— Work to complete —
Images excluded, repeat each entry below exactly.

++++++++++

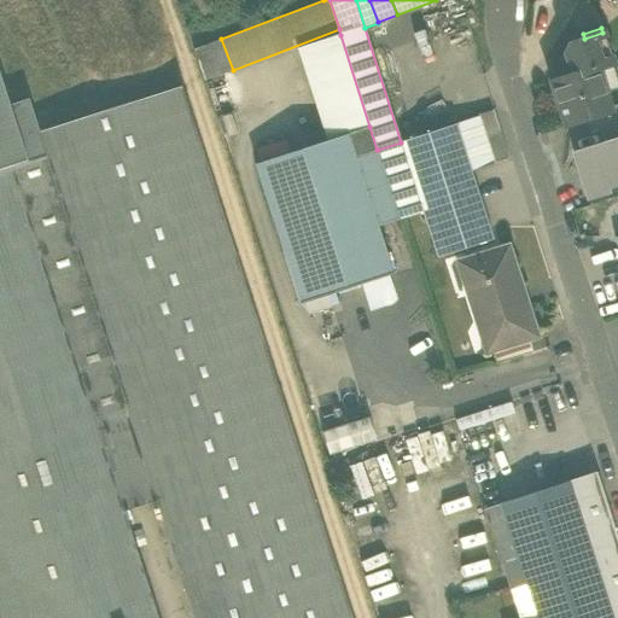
[(604,33),(602,33),(584,39),(571,44),(565,54),(572,75),(598,68),(598,69),(613,64),(604,33)]
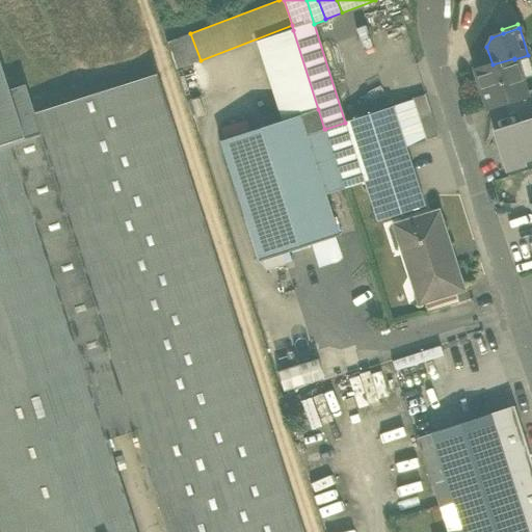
[(293,30),(258,42),(281,112),(296,107),(299,115),(318,109),(293,30)]
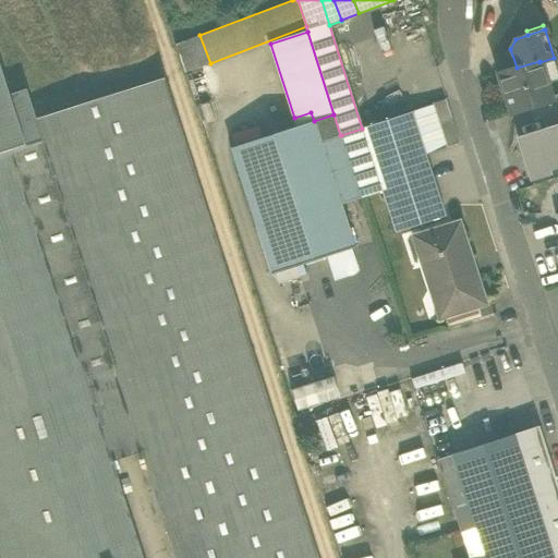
[(176,45),(184,72),(210,63),(199,35),(176,45)]
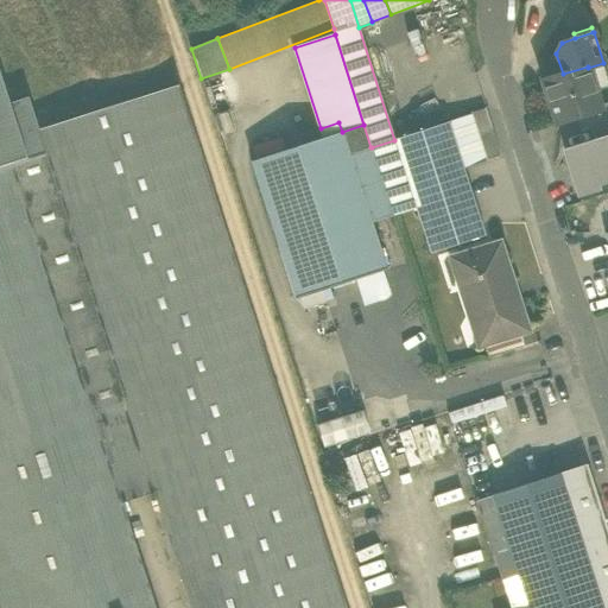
[(582,70),(588,68),(588,67),(563,74),(542,81),(556,125),(576,118),(601,109),(594,86),(587,88),(582,70)]
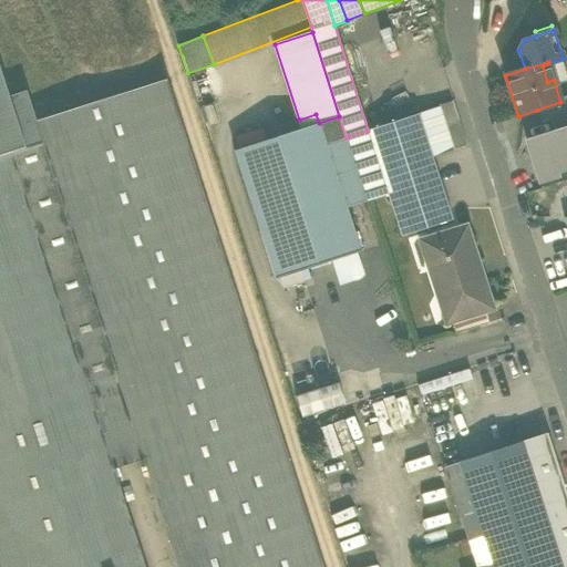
[(554,80),(548,63),(543,65),(547,82),(554,80)]
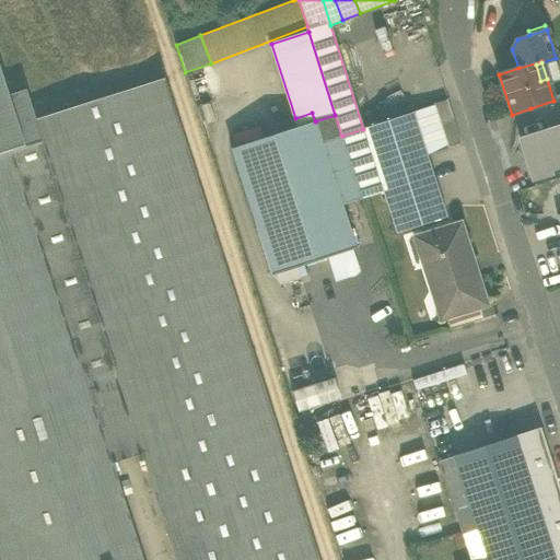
[(0,155),(12,152),(42,143),(34,119),(24,90),(8,95),(0,69),(0,155)]
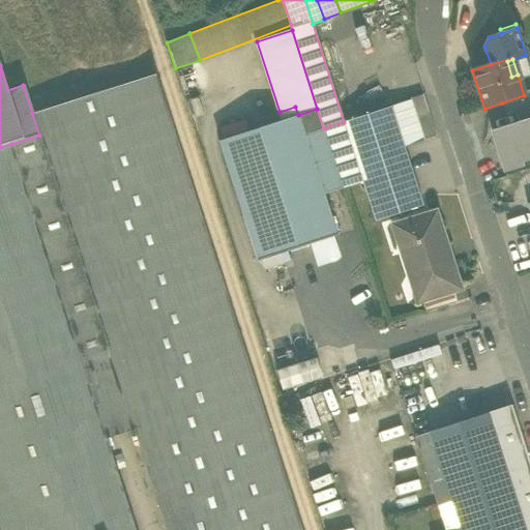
[(298,529),(154,75),(32,113),(39,136),(108,352),(133,432),(164,529),(298,529)]
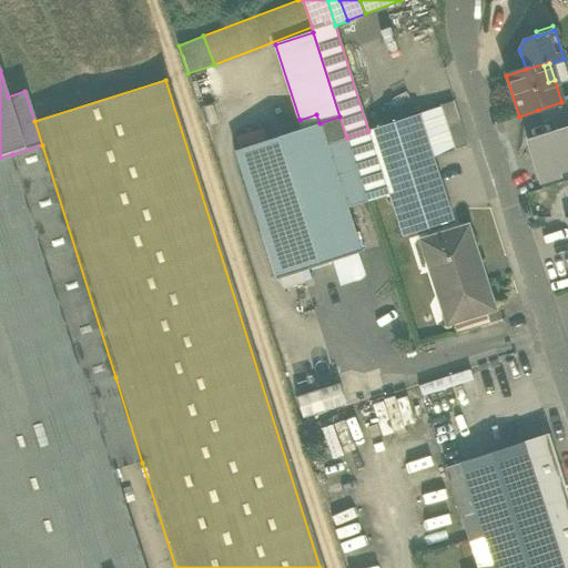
[(567,100),(561,102),(538,110),(543,123),(551,120),(567,114),(567,100)]
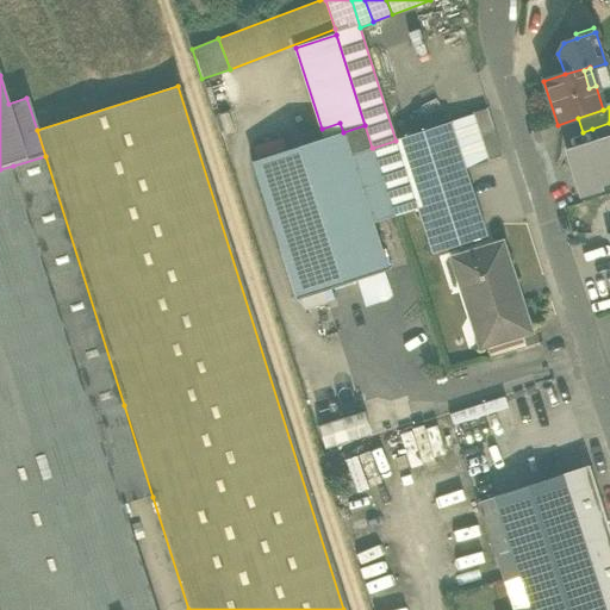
[(473,116),(479,135),(493,130),(487,109),(472,113),(473,116)]
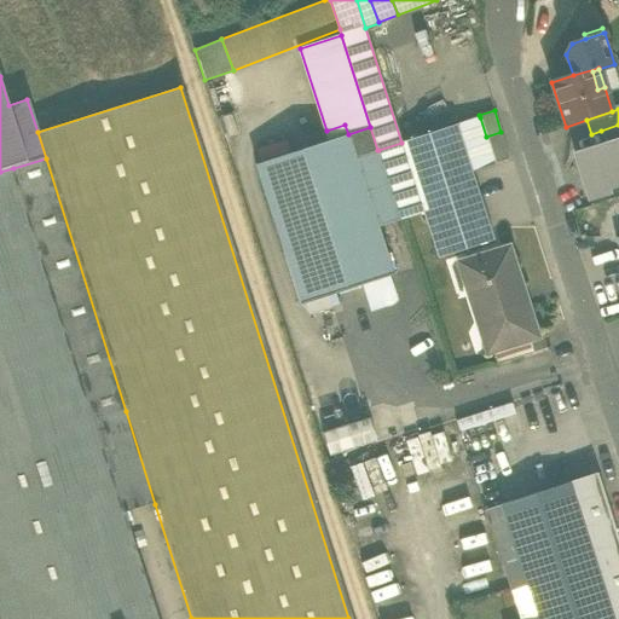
[(480,117),(456,125),(472,172),(496,163),(486,137),(480,117)]
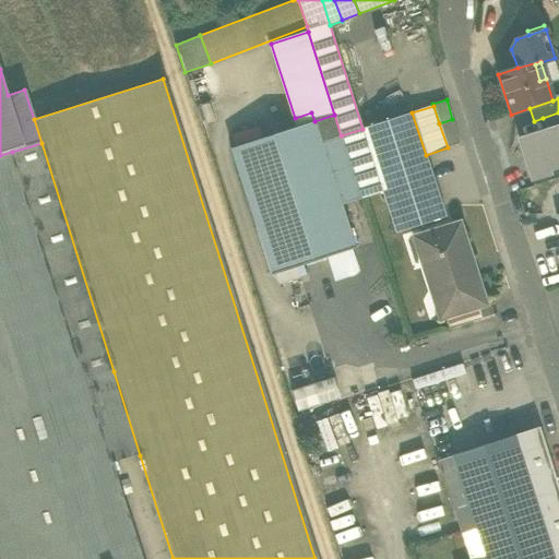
[(294,118),(297,128),(314,121),(311,113),(295,118),(294,118)]
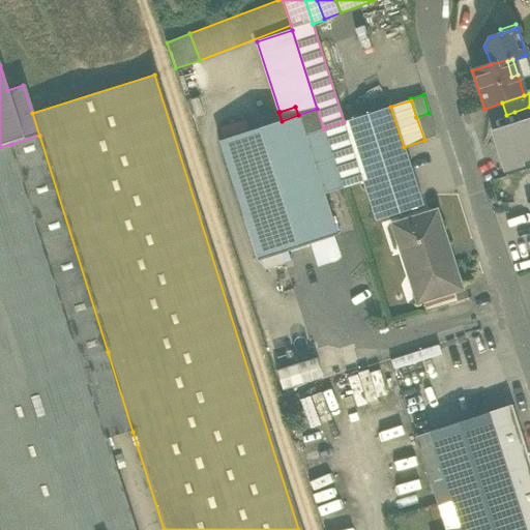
[(422,206),(404,147),(390,107),(344,122),(362,182),(376,222),(422,206)]
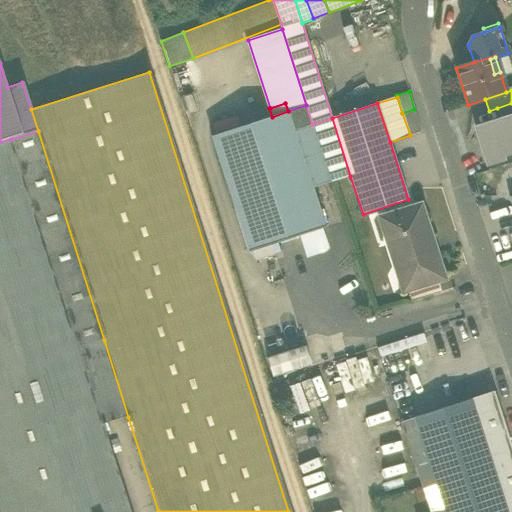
[(511,103),(497,108),(501,119),(511,115),(511,103)]
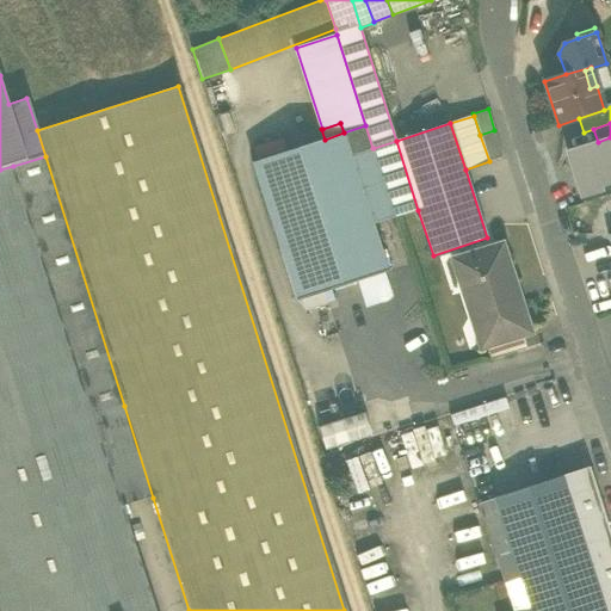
[(365,125),(344,133),(325,140),(252,162),(296,301),(331,289),(388,271),(374,224),(395,217),(374,148),(372,148),(365,125)]
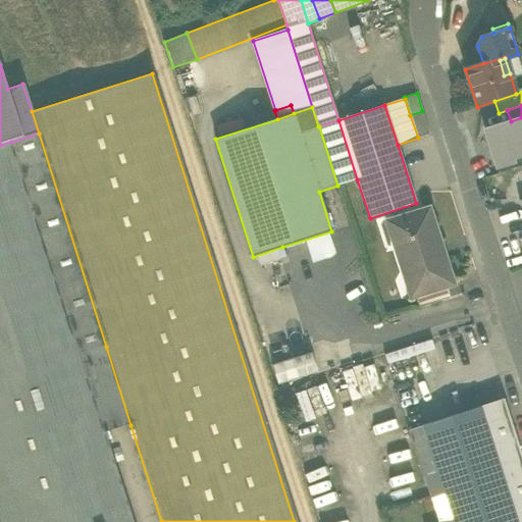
[(410,115),(418,138),(430,134),(422,111),(410,115)]
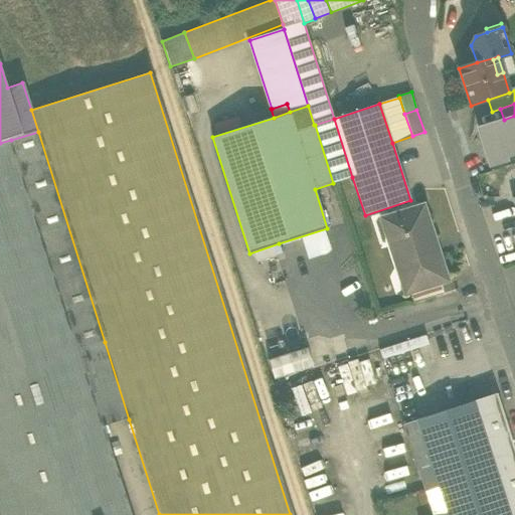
[(514,116),(504,120),(478,129),(490,165),(507,159),(505,156),(514,152),(514,116)]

++++++++++

— Solution for this task —
[(604,33),(602,33),(584,39),(571,44),(565,54),(572,75),(598,68),(598,69),(613,64),(604,33)]
[(293,30),(258,42),(281,112),(296,107),(299,115),(318,109),(293,30)]
[(176,45),(184,72),(210,63),(199,35),(176,45)]
[(582,70),(588,68),(588,67),(563,74),(542,81),(556,125),(576,118),(601,109),(594,86),(587,88),(582,70)]
[(554,80),(548,63),(543,65),(547,82),(554,80)]
[(0,155),(12,152),(42,143),(34,119),(24,90),(8,95),(0,69),(0,155)]
[(298,529),(154,75),(32,113),(39,136),(108,352),(133,432),(164,529),(298,529)]
[(567,100),(561,102),(538,110),(543,123),(551,120),(567,114),(567,100)]
[(473,116),(479,135),(493,130),(487,109),(472,113),(473,116)]
[(480,117),(456,125),(472,172),(496,163),(486,137),(480,117)]
[(294,118),(297,128),(314,121),(311,113),(295,118),(294,118)]
[(422,206),(404,147),(390,107),(344,122),(362,182),(376,222),(422,206)]
[(511,103),(497,108),(501,119),(511,115),(511,103)]
[(365,125),(344,133),(325,140),(252,162),(296,301),(331,289),(388,271),(374,224),(395,217),(374,148),(372,148),(365,125)]
[(410,115),(418,138),(430,134),(422,111),(410,115)]
[(514,116),(504,120),(478,129),(490,165),(507,159),(505,156),(514,152),(514,116)]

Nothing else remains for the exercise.